## Problem details
All that is needed is the number of lines in the records that contain the word "blue", stated without anything else.
** Provided entries follows **
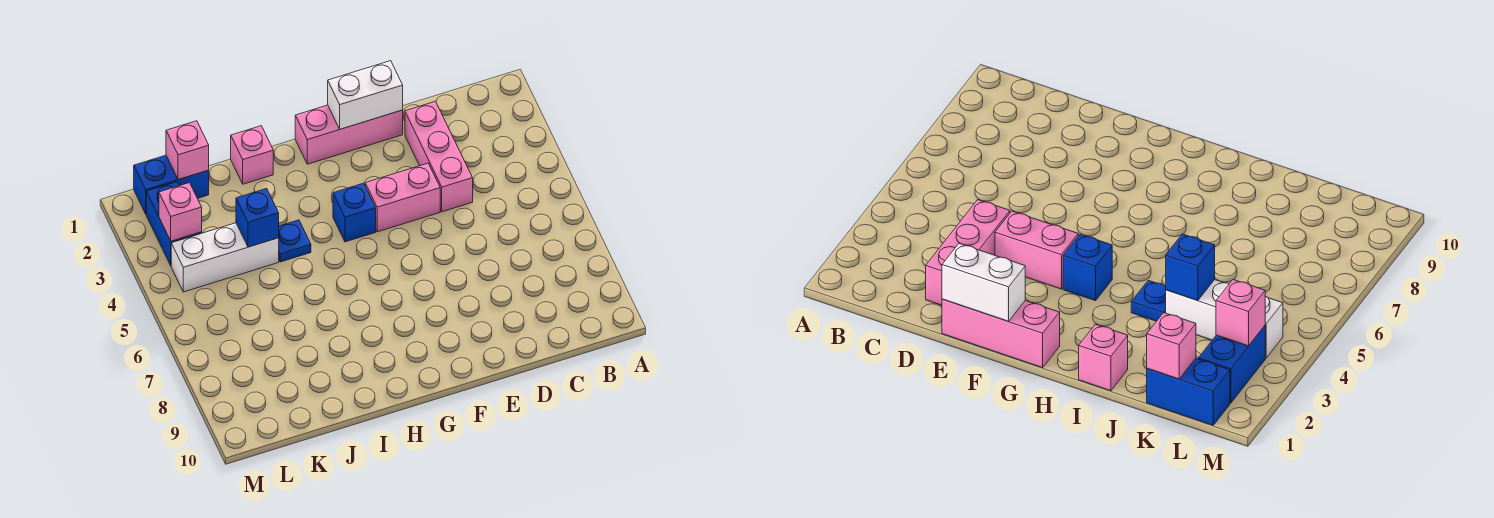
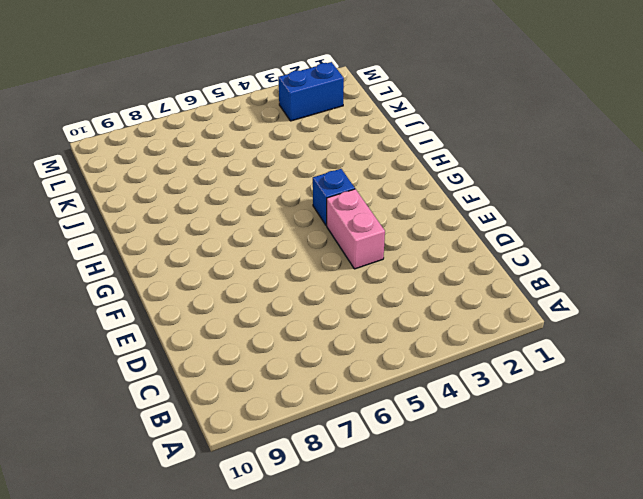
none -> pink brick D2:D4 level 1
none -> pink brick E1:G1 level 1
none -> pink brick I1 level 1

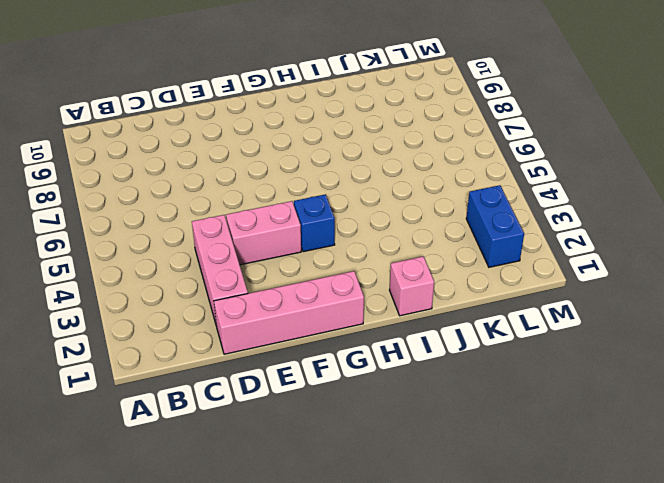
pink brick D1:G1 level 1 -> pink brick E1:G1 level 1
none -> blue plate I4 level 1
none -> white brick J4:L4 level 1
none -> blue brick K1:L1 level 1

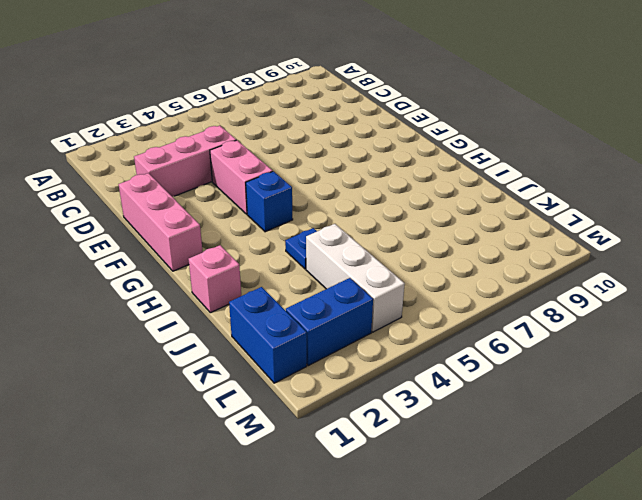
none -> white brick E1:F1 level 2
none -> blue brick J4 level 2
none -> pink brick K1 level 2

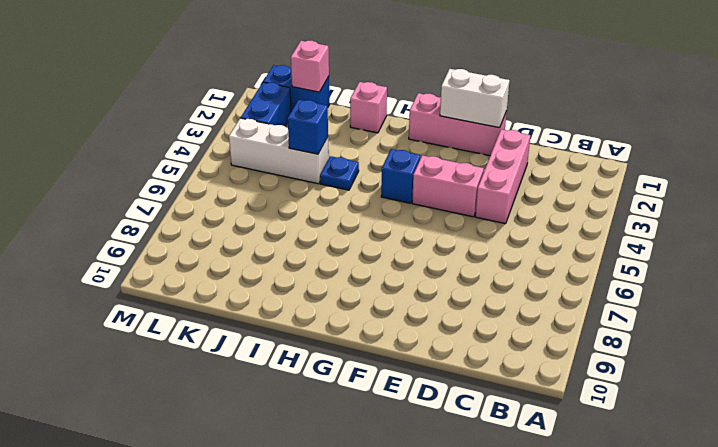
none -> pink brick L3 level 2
** End of Provided entries **
## Result of this task
3